> _What this task involves_
Lines with the string "none" are to be identified in the listing and copied.

> _Supplied data_

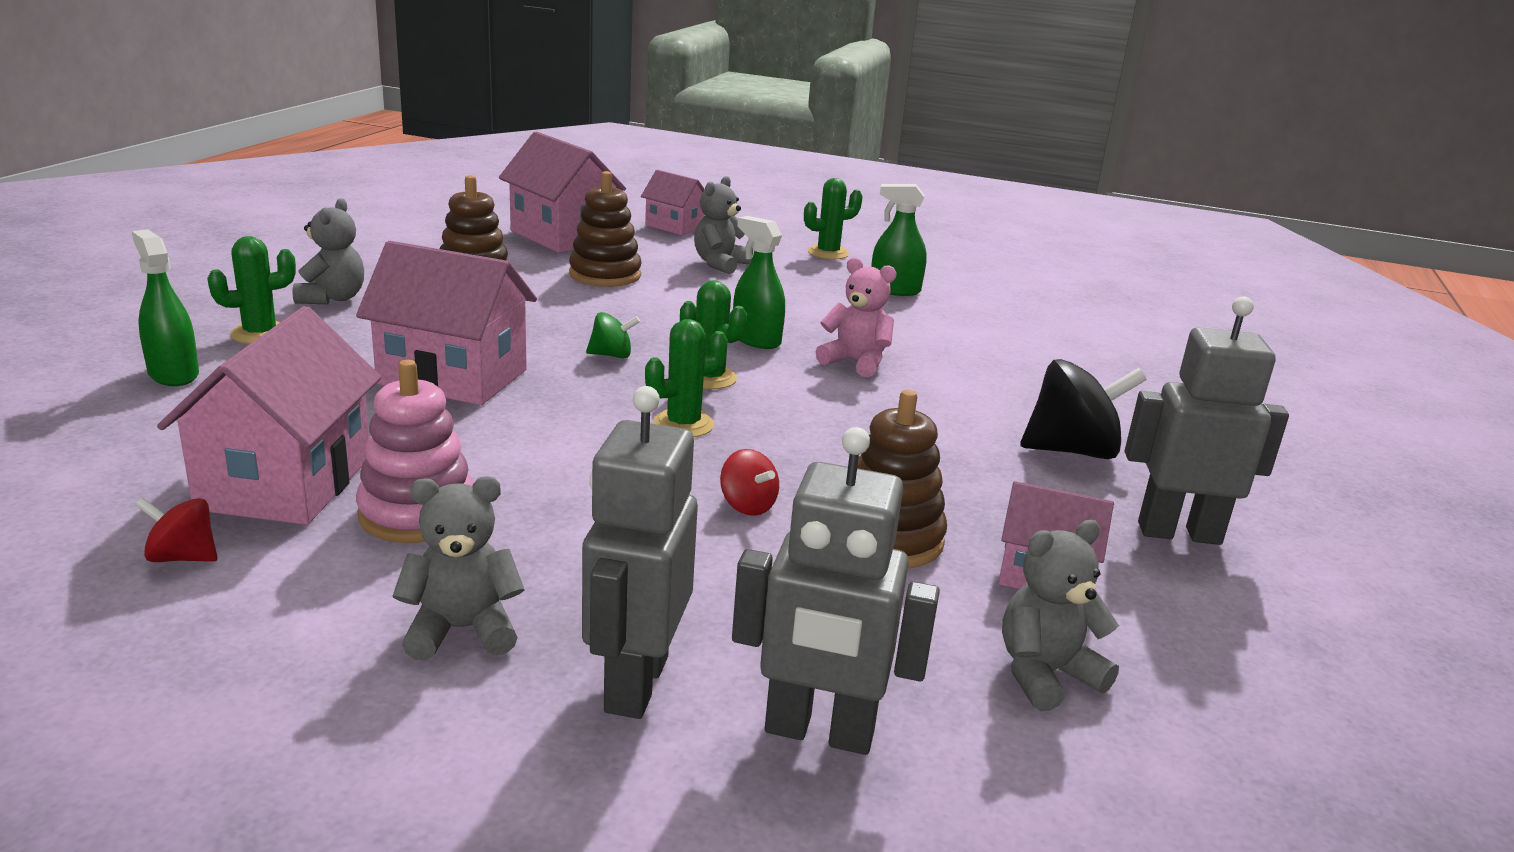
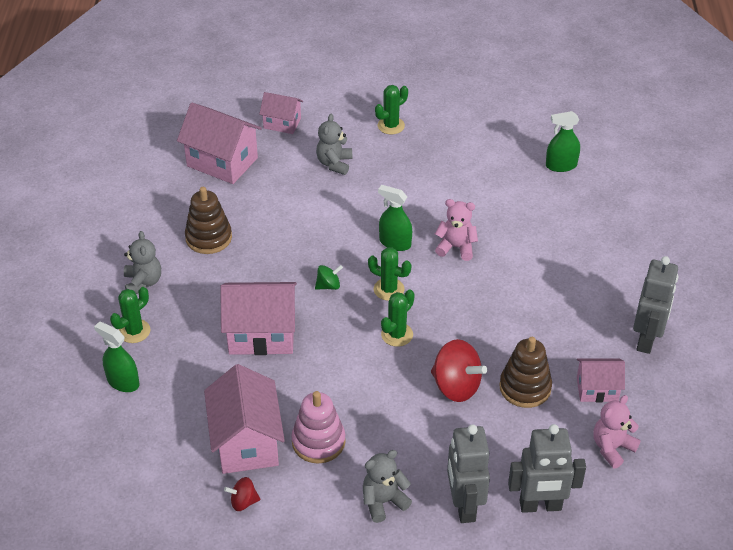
camera: 15 degrees left, 20 degrees up
brown stacking toy [569,171,641,287] -> none
red spinning top [720,449,779,516] -> red spinning top [431,339,487,402], size x1.92
green spray bottle [871,184,927,296] -> green spray bottle moved to [546,111,580,172]
grey teddy bear [1002,520,1119,711] -> pink teddy bear [593,395,641,469]
black spinning top [1020,359,1147,459] -> none
grey robot [1125,296,1289,545] -> grey robot turned 120 degrees clockwise [633,256,678,354]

> _Solved exercise_
brown stacking toy [569,171,641,287] -> none
black spinning top [1020,359,1147,459] -> none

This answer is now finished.